| What you are asked to do |
In how many lines of the records below does the word "calculator" appear? Reply with the number only.

━━━━━━━━

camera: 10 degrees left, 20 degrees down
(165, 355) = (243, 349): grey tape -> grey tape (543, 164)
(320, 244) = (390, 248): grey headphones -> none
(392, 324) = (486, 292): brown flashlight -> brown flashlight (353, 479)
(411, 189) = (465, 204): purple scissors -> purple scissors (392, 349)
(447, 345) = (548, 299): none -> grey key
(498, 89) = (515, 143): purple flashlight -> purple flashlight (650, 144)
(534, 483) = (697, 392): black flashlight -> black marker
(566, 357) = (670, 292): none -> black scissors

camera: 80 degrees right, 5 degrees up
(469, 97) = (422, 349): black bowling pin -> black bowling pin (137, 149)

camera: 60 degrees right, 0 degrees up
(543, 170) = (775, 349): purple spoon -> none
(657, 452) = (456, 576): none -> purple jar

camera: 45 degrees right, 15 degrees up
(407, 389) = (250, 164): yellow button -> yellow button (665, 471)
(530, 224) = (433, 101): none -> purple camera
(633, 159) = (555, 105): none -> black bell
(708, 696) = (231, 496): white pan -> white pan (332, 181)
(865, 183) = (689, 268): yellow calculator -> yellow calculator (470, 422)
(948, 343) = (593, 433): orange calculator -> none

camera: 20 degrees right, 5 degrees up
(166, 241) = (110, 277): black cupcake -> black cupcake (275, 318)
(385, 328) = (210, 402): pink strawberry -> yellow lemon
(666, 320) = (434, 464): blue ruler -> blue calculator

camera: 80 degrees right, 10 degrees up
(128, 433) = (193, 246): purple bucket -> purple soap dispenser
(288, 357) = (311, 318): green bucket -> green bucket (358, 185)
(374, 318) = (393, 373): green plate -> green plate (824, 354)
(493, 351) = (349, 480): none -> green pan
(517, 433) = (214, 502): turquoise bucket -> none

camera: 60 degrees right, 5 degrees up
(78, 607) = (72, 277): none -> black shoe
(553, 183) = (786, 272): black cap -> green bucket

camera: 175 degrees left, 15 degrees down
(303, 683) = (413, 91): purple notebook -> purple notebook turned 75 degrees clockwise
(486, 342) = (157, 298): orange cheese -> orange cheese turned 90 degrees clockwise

━━━━━━━━

| Task answer |
3